Copy out every line of the data below that contains the string "center".

**Record excerpts**
________________________________________
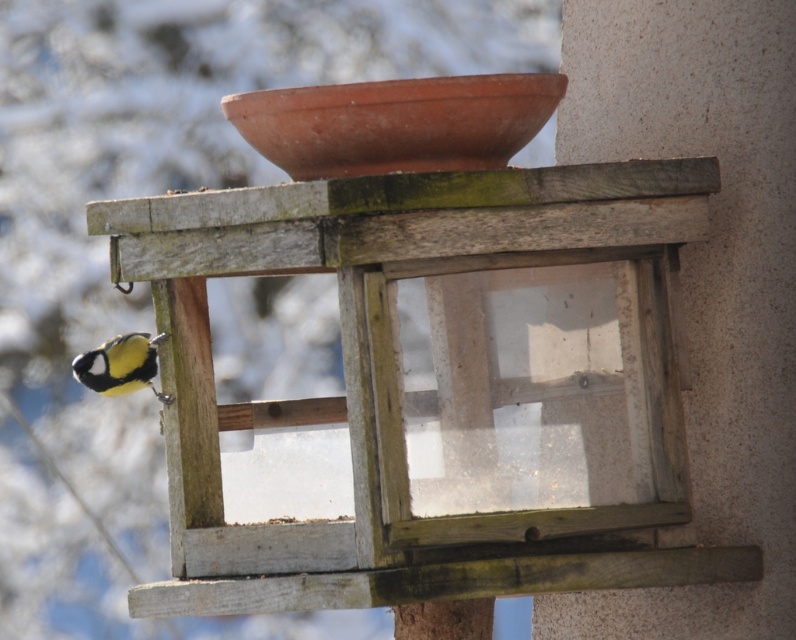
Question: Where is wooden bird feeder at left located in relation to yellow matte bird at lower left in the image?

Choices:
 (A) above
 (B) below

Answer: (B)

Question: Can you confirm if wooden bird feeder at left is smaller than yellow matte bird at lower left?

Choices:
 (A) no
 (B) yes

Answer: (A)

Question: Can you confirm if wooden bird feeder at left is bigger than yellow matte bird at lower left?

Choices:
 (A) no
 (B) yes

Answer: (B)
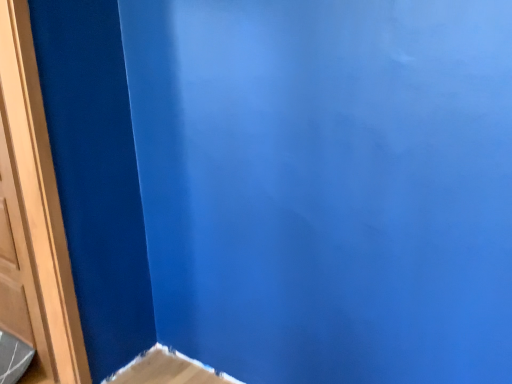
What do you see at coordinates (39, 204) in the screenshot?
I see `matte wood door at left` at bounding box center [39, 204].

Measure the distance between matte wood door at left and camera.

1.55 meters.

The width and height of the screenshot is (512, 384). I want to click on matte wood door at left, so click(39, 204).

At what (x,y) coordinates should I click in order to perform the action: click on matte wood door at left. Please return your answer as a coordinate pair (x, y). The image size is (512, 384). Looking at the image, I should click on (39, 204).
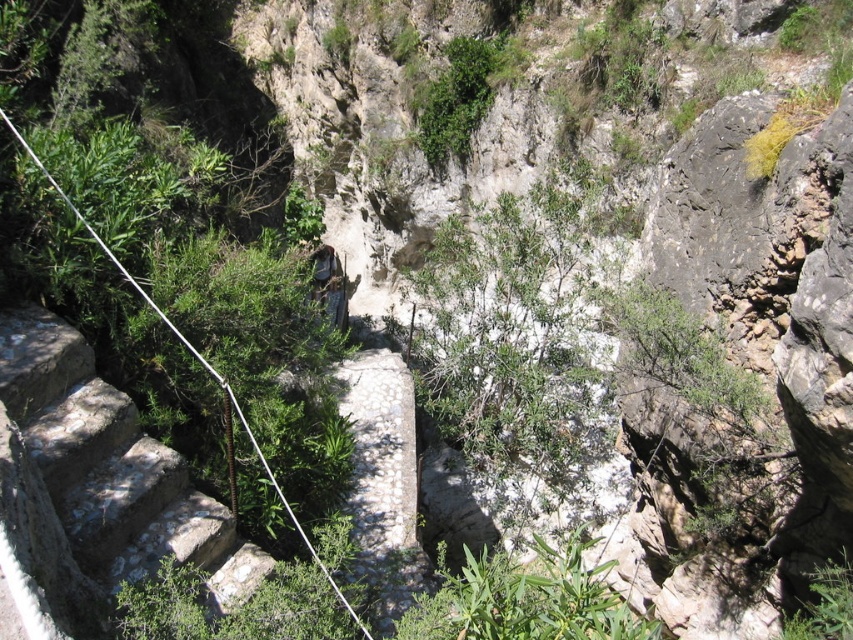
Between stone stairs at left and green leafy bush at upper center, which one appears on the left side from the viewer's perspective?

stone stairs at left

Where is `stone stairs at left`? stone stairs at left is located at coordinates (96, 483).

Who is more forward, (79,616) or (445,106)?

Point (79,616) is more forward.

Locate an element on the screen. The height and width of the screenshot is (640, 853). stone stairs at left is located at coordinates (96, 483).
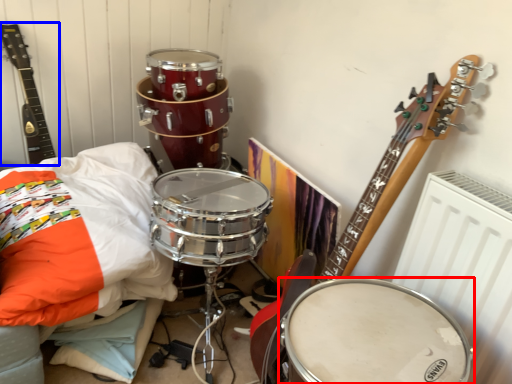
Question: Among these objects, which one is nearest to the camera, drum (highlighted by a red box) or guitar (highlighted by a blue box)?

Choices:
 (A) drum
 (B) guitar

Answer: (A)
________________________________________
**Exercise answer**
I see `matte wood door at left` at bounding box center [39, 204].
Between stone stairs at left and green leafy bush at upper center, which one appears on the left side from the viewer's perspective?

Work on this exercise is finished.